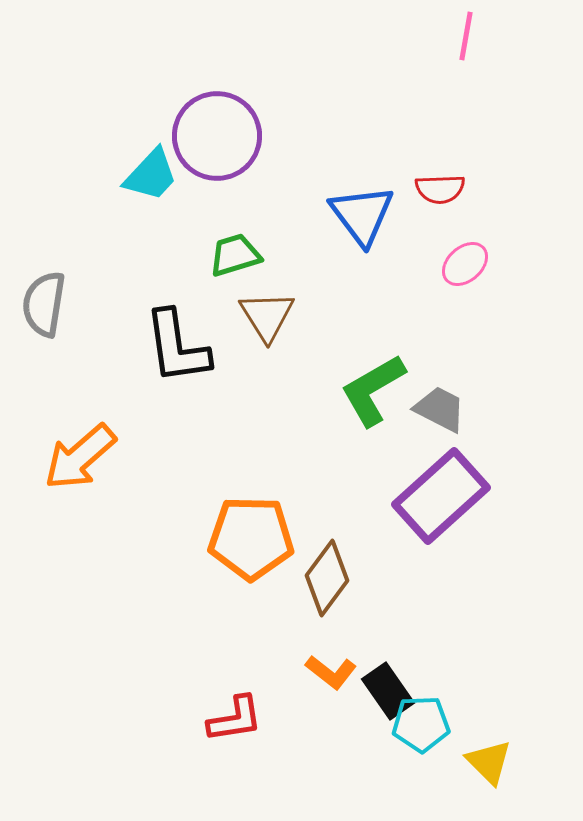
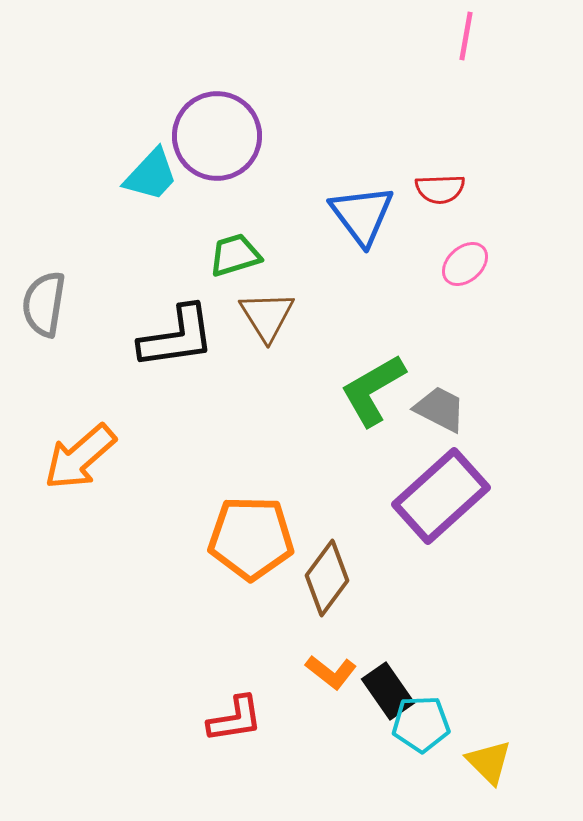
black L-shape: moved 10 px up; rotated 90 degrees counterclockwise
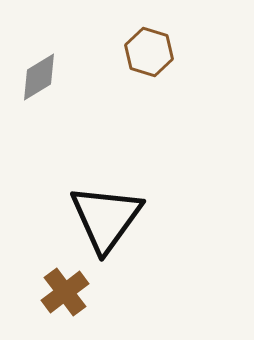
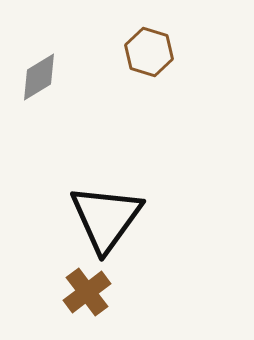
brown cross: moved 22 px right
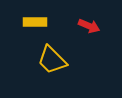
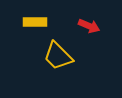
yellow trapezoid: moved 6 px right, 4 px up
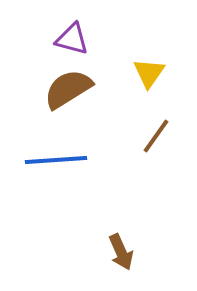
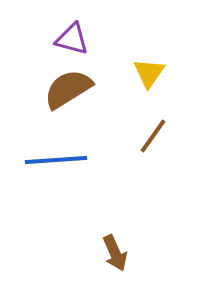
brown line: moved 3 px left
brown arrow: moved 6 px left, 1 px down
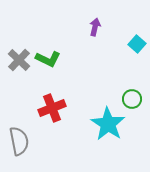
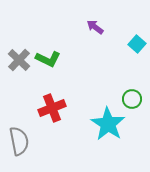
purple arrow: rotated 66 degrees counterclockwise
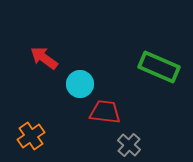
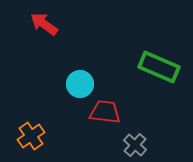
red arrow: moved 34 px up
gray cross: moved 6 px right
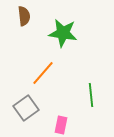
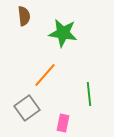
orange line: moved 2 px right, 2 px down
green line: moved 2 px left, 1 px up
gray square: moved 1 px right
pink rectangle: moved 2 px right, 2 px up
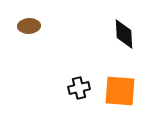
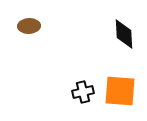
black cross: moved 4 px right, 4 px down
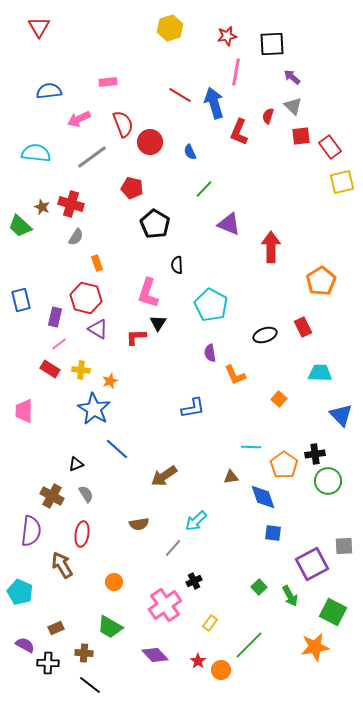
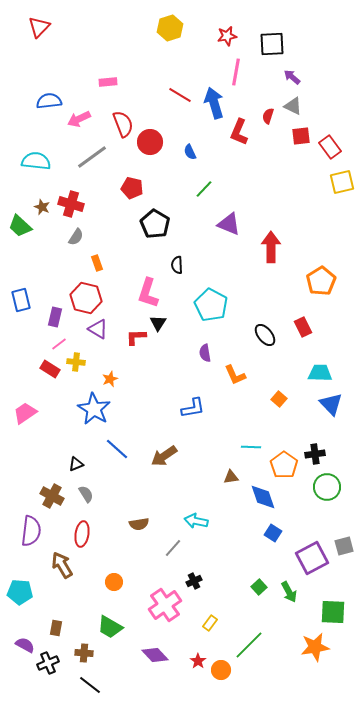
red triangle at (39, 27): rotated 15 degrees clockwise
blue semicircle at (49, 91): moved 10 px down
gray triangle at (293, 106): rotated 18 degrees counterclockwise
cyan semicircle at (36, 153): moved 8 px down
black ellipse at (265, 335): rotated 70 degrees clockwise
purple semicircle at (210, 353): moved 5 px left
yellow cross at (81, 370): moved 5 px left, 8 px up
orange star at (110, 381): moved 2 px up
pink trapezoid at (24, 411): moved 1 px right, 2 px down; rotated 55 degrees clockwise
blue triangle at (341, 415): moved 10 px left, 11 px up
brown arrow at (164, 476): moved 20 px up
green circle at (328, 481): moved 1 px left, 6 px down
cyan arrow at (196, 521): rotated 55 degrees clockwise
blue square at (273, 533): rotated 24 degrees clockwise
gray square at (344, 546): rotated 12 degrees counterclockwise
purple square at (312, 564): moved 6 px up
cyan pentagon at (20, 592): rotated 20 degrees counterclockwise
green arrow at (290, 596): moved 1 px left, 4 px up
green square at (333, 612): rotated 24 degrees counterclockwise
brown rectangle at (56, 628): rotated 56 degrees counterclockwise
black cross at (48, 663): rotated 25 degrees counterclockwise
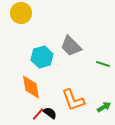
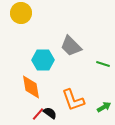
cyan hexagon: moved 1 px right, 3 px down; rotated 15 degrees clockwise
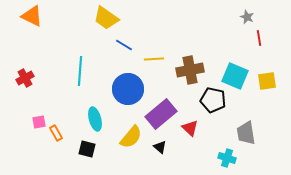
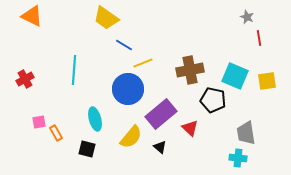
yellow line: moved 11 px left, 4 px down; rotated 18 degrees counterclockwise
cyan line: moved 6 px left, 1 px up
red cross: moved 1 px down
cyan cross: moved 11 px right; rotated 12 degrees counterclockwise
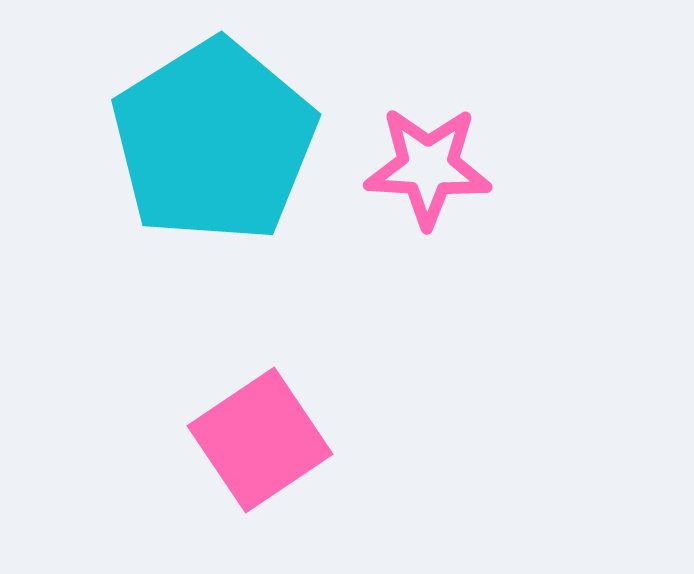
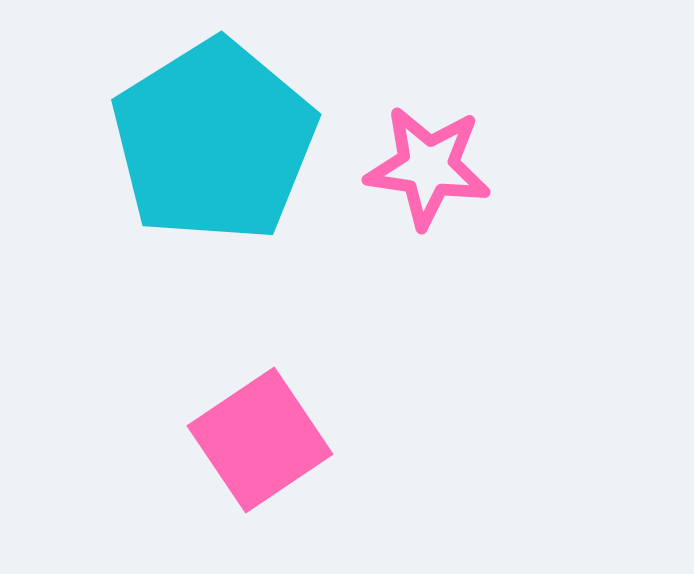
pink star: rotated 5 degrees clockwise
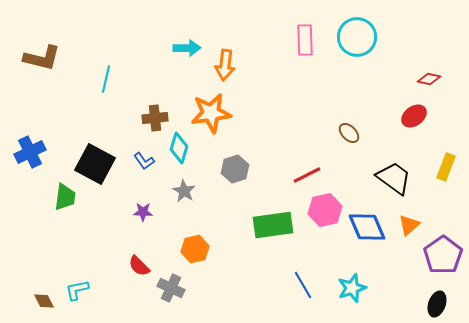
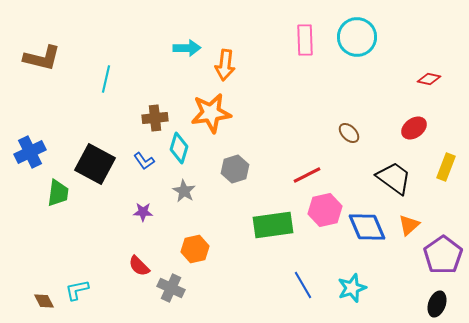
red ellipse: moved 12 px down
green trapezoid: moved 7 px left, 4 px up
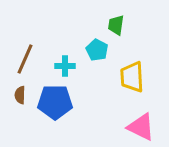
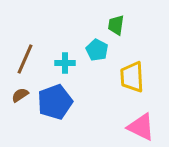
cyan cross: moved 3 px up
brown semicircle: rotated 54 degrees clockwise
blue pentagon: rotated 20 degrees counterclockwise
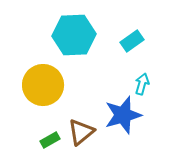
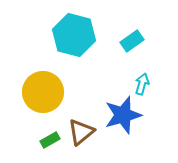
cyan hexagon: rotated 18 degrees clockwise
yellow circle: moved 7 px down
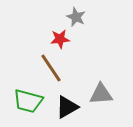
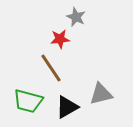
gray triangle: rotated 10 degrees counterclockwise
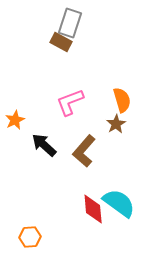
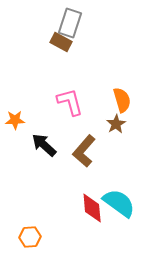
pink L-shape: rotated 96 degrees clockwise
orange star: rotated 24 degrees clockwise
red diamond: moved 1 px left, 1 px up
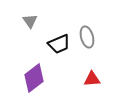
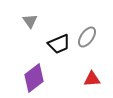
gray ellipse: rotated 50 degrees clockwise
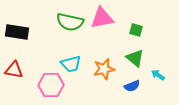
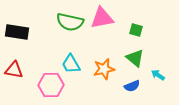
cyan trapezoid: rotated 75 degrees clockwise
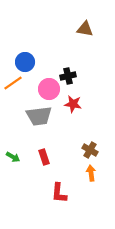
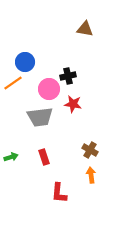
gray trapezoid: moved 1 px right, 1 px down
green arrow: moved 2 px left; rotated 48 degrees counterclockwise
orange arrow: moved 2 px down
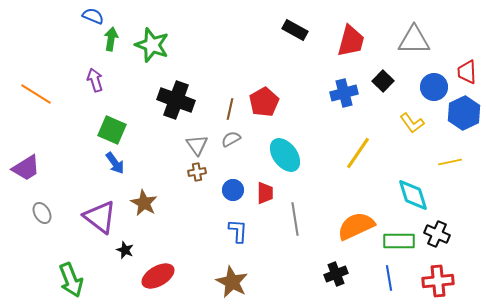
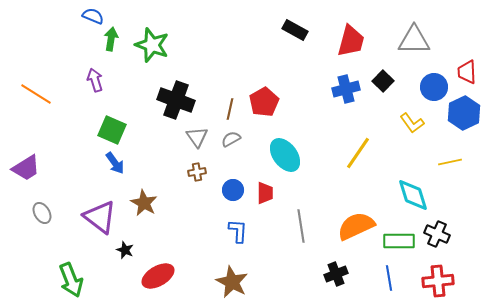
blue cross at (344, 93): moved 2 px right, 4 px up
gray triangle at (197, 145): moved 8 px up
gray line at (295, 219): moved 6 px right, 7 px down
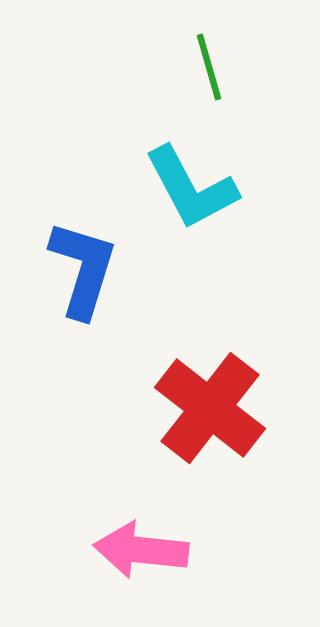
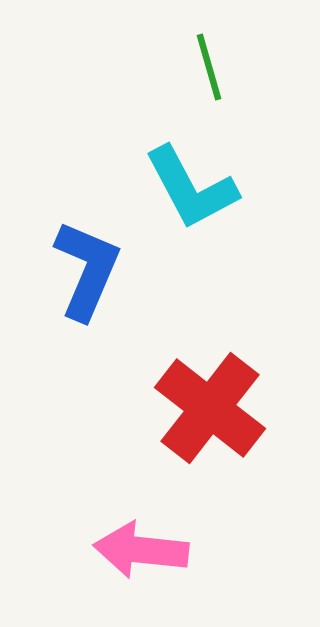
blue L-shape: moved 4 px right, 1 px down; rotated 6 degrees clockwise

EXERCISE REQUIREMENTS> The answer must consist solely of the lines from the first line of the data through the line containing "gray square at", inclusive, reproduced exactly and without pictures.

RESPONSE>
black L-shape: moved 10 px up; rotated 90 degrees counterclockwise
brown cross: moved 22 px right
yellow trapezoid: moved 6 px right, 4 px up
brown line: moved 3 px left
brown arrow: moved 6 px left, 1 px down
purple arrow: rotated 66 degrees counterclockwise
red arrow: moved 34 px up
gray cross: moved 6 px right
orange line: moved 2 px right, 2 px down
green line: moved 2 px left, 1 px up
gray square: moved 1 px right
pink rectangle: moved 2 px right, 2 px up
black cross: moved 4 px right, 4 px down
red triangle at (39, 27): rotated 15 degrees clockwise
blue semicircle at (49, 91): moved 10 px down
gray triangle at (293, 106): rotated 18 degrees counterclockwise
cyan semicircle at (36, 153): moved 8 px down
black ellipse at (265, 335): rotated 70 degrees clockwise
purple semicircle at (210, 353): moved 5 px left
yellow cross at (81, 370): moved 5 px left, 8 px up
orange star at (110, 381): moved 2 px up
pink trapezoid at (24, 411): moved 1 px right, 2 px down; rotated 55 degrees clockwise
blue triangle at (341, 415): moved 10 px left, 11 px up
brown arrow at (164, 476): moved 20 px up
green circle at (328, 481): moved 1 px left, 6 px down
cyan arrow at (196, 521): rotated 55 degrees clockwise
blue square at (273, 533): rotated 24 degrees clockwise
gray square at (344, 546): rotated 12 degrees counterclockwise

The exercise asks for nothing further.